◆ **TASK REQUIREMENTS**
Copy every one of the following entries line for line, with no changes.

◆ **RECORD EXCERPTS**
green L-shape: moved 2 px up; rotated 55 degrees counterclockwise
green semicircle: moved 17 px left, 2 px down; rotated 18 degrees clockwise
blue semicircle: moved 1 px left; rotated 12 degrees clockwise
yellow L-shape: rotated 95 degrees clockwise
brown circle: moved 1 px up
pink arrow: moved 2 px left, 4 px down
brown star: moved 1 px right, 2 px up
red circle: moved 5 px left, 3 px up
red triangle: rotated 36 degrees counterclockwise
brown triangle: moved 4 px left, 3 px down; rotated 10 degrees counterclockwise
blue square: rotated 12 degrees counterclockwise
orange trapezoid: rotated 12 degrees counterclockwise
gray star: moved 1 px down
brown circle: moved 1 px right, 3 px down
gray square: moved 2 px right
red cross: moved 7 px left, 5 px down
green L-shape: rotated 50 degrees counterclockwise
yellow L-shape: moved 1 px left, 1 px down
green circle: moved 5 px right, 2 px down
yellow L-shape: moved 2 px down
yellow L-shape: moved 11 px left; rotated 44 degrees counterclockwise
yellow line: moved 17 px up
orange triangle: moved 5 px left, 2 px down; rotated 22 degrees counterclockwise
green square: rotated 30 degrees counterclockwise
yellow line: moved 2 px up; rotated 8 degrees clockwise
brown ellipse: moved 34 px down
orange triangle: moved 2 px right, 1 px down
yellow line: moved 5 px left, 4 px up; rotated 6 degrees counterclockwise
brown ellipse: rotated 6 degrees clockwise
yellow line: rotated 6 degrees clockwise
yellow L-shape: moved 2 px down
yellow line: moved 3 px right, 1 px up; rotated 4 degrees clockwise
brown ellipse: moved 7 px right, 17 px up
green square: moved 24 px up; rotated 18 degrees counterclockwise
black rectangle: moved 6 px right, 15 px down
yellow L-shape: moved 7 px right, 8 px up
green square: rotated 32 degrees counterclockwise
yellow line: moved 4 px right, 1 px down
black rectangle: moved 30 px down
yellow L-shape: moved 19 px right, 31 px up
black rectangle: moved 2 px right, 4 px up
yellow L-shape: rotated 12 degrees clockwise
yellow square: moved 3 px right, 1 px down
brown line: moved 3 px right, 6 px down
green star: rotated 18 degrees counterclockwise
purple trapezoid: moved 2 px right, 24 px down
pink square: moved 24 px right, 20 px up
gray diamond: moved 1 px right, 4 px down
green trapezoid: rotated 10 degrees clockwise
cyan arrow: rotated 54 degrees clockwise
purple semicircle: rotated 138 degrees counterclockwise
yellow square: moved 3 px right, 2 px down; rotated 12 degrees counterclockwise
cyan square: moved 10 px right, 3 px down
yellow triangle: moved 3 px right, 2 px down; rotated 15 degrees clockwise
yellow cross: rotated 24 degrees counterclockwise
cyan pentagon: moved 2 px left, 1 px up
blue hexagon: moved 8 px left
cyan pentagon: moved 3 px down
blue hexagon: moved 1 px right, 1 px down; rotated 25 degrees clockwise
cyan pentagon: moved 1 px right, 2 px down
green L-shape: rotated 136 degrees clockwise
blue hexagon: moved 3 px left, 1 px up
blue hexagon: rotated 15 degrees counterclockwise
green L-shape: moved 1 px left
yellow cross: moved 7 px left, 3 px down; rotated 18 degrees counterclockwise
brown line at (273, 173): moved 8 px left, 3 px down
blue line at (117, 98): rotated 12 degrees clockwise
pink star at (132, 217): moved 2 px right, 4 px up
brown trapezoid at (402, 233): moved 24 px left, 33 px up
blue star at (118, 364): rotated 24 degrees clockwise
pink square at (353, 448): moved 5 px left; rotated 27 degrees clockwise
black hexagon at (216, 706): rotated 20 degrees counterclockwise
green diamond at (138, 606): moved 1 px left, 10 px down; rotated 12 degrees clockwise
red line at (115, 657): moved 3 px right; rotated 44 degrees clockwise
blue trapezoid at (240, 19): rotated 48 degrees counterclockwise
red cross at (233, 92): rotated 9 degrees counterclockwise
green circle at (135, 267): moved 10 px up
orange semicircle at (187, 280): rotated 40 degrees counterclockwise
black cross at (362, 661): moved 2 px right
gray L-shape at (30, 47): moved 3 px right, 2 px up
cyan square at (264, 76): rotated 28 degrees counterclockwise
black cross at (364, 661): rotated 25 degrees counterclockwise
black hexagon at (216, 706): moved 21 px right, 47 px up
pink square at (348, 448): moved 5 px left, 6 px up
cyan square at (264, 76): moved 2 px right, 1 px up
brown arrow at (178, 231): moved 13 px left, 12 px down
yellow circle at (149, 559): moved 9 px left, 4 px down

◆ **EXERCISE OUTPUT**
green L-shape: moved 2 px up; rotated 55 degrees counterclockwise
green semicircle: moved 17 px left, 2 px down; rotated 18 degrees clockwise
blue semicircle: moved 1 px left; rotated 12 degrees clockwise
yellow L-shape: rotated 95 degrees clockwise
brown circle: moved 1 px up
pink arrow: moved 2 px left, 4 px down
brown star: moved 1 px right, 2 px up
red circle: moved 5 px left, 3 px up
red triangle: rotated 36 degrees counterclockwise
brown triangle: moved 4 px left, 3 px down; rotated 10 degrees counterclockwise
blue square: rotated 12 degrees counterclockwise
orange trapezoid: rotated 12 degrees counterclockwise
gray star: moved 1 px down
brown circle: moved 1 px right, 3 px down
gray square: moved 2 px right
red cross: moved 7 px left, 5 px down
green L-shape: rotated 50 degrees counterclockwise
yellow L-shape: moved 1 px left, 1 px down
green circle: moved 5 px right, 2 px down
yellow L-shape: moved 2 px down
yellow L-shape: moved 11 px left; rotated 44 degrees counterclockwise
yellow line: moved 17 px up
orange triangle: moved 5 px left, 2 px down; rotated 22 degrees counterclockwise
green square: rotated 30 degrees counterclockwise
yellow line: moved 2 px up; rotated 8 degrees clockwise
brown ellipse: moved 34 px down
orange triangle: moved 2 px right, 1 px down
yellow line: moved 5 px left, 4 px up; rotated 6 degrees counterclockwise
brown ellipse: rotated 6 degrees clockwise
yellow line: rotated 6 degrees clockwise
yellow L-shape: moved 2 px down
yellow line: moved 3 px right, 1 px up; rotated 4 degrees clockwise
brown ellipse: moved 7 px right, 17 px up
green square: moved 24 px up; rotated 18 degrees counterclockwise
black rectangle: moved 6 px right, 15 px down
yellow L-shape: moved 7 px right, 8 px up
green square: rotated 32 degrees counterclockwise
yellow line: moved 4 px right, 1 px down
black rectangle: moved 30 px down
yellow L-shape: moved 19 px right, 31 px up
black rectangle: moved 2 px right, 4 px up
yellow L-shape: rotated 12 degrees clockwise
yellow square: moved 3 px right, 1 px down
brown line: moved 3 px right, 6 px down
green star: rotated 18 degrees counterclockwise
purple trapezoid: moved 2 px right, 24 px down
pink square: moved 24 px right, 20 px up
gray diamond: moved 1 px right, 4 px down
green trapezoid: rotated 10 degrees clockwise
cyan arrow: rotated 54 degrees clockwise
purple semicircle: rotated 138 degrees counterclockwise
yellow square: moved 3 px right, 2 px down; rotated 12 degrees counterclockwise
cyan square: moved 10 px right, 3 px down
yellow triangle: moved 3 px right, 2 px down; rotated 15 degrees clockwise
yellow cross: rotated 24 degrees counterclockwise
cyan pentagon: moved 2 px left, 1 px up
blue hexagon: moved 8 px left
cyan pentagon: moved 3 px down
blue hexagon: moved 1 px right, 1 px down; rotated 25 degrees clockwise
cyan pentagon: moved 1 px right, 2 px down
green L-shape: rotated 136 degrees clockwise
blue hexagon: moved 3 px left, 1 px up
blue hexagon: rotated 15 degrees counterclockwise
green L-shape: moved 1 px left
yellow cross: moved 7 px left, 3 px down; rotated 18 degrees counterclockwise
brown line at (273, 173): moved 8 px left, 3 px down
blue line at (117, 98): rotated 12 degrees clockwise
pink star at (132, 217): moved 2 px right, 4 px up
brown trapezoid at (402, 233): moved 24 px left, 33 px up
blue star at (118, 364): rotated 24 degrees clockwise
pink square at (353, 448): moved 5 px left; rotated 27 degrees clockwise
black hexagon at (216, 706): rotated 20 degrees counterclockwise
green diamond at (138, 606): moved 1 px left, 10 px down; rotated 12 degrees clockwise
red line at (115, 657): moved 3 px right; rotated 44 degrees clockwise
blue trapezoid at (240, 19): rotated 48 degrees counterclockwise
red cross at (233, 92): rotated 9 degrees counterclockwise
green circle at (135, 267): moved 10 px up
orange semicircle at (187, 280): rotated 40 degrees counterclockwise
black cross at (362, 661): moved 2 px right
gray L-shape at (30, 47): moved 3 px right, 2 px up
cyan square at (264, 76): rotated 28 degrees counterclockwise
black cross at (364, 661): rotated 25 degrees counterclockwise
black hexagon at (216, 706): moved 21 px right, 47 px up
pink square at (348, 448): moved 5 px left, 6 px up
cyan square at (264, 76): moved 2 px right, 1 px up
brown arrow at (178, 231): moved 13 px left, 12 px down
yellow circle at (149, 559): moved 9 px left, 4 px down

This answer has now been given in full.